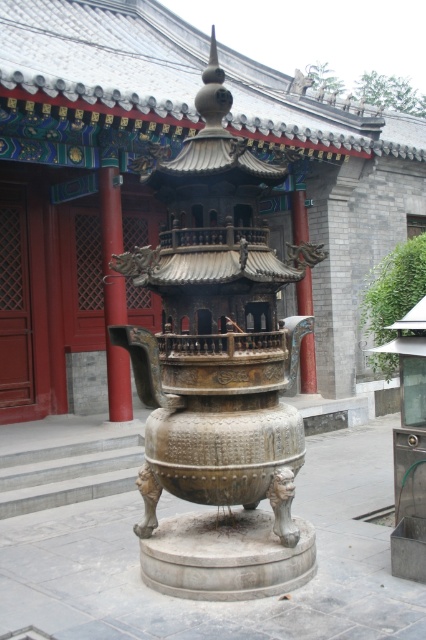
Is smooth red pillar at center wider than bronze textured pillar at center?

Indeed, smooth red pillar at center has a greater width compared to bronze textured pillar at center.

Where is `smooth red pillar at center`? The image size is (426, 640). smooth red pillar at center is located at coordinates (114, 291).

Describe the element at coordinates (114, 291) in the screenshot. I see `smooth red pillar at center` at that location.

You are a GUI agent. You are given a task and a screenshot of the screen. Output one action in this format:
    pyautogui.click(x=<x>, y=<y>)
    Task: Click on the smooth red pillar at center
    
    Given the screenshot: What is the action you would take?
    pyautogui.click(x=114, y=291)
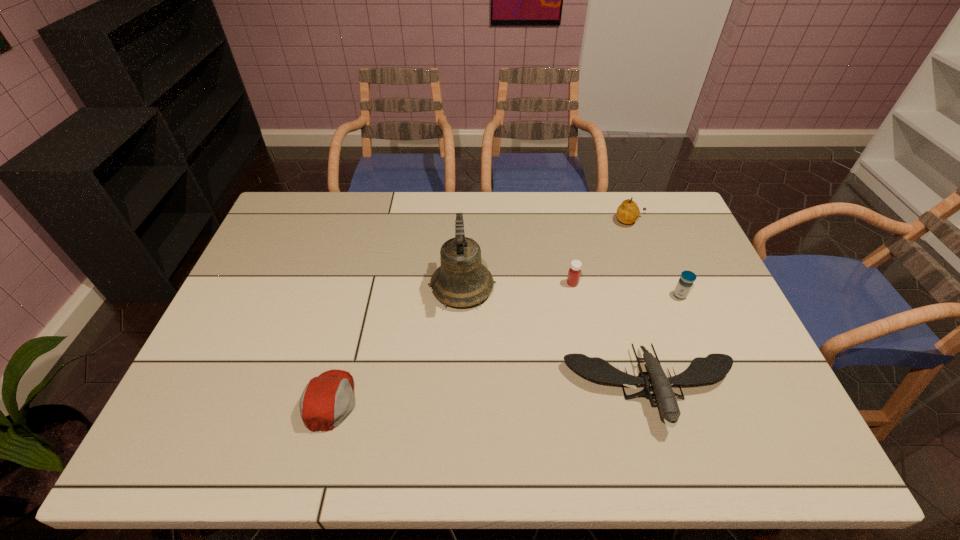
This screenshot has height=540, width=960. Identify the location of bell. (462, 280).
○ ○ ○ ○
» THE PROBLEM:
Reproduce all of the items above with every occurrence of "pillar" switched to "column" and everything else unchanged. Leave the pictures out.

» RESPONSE TO THIS EXERCISE:
Is smooth red column at center wider than bronze textured column at center?

Indeed, smooth red column at center has a greater width compared to bronze textured column at center.

Where is `smooth red column at center`? The image size is (426, 640). smooth red column at center is located at coordinates (114, 291).

Describe the element at coordinates (114, 291) in the screenshot. I see `smooth red column at center` at that location.

You are a GUI agent. You are given a task and a screenshot of the screen. Output one action in this format:
    pyautogui.click(x=<x>, y=<y>)
    Task: Click on the smooth red column at center
    
    Given the screenshot: What is the action you would take?
    pyautogui.click(x=114, y=291)
This screenshot has height=540, width=960. Identify the location of bell. (462, 280).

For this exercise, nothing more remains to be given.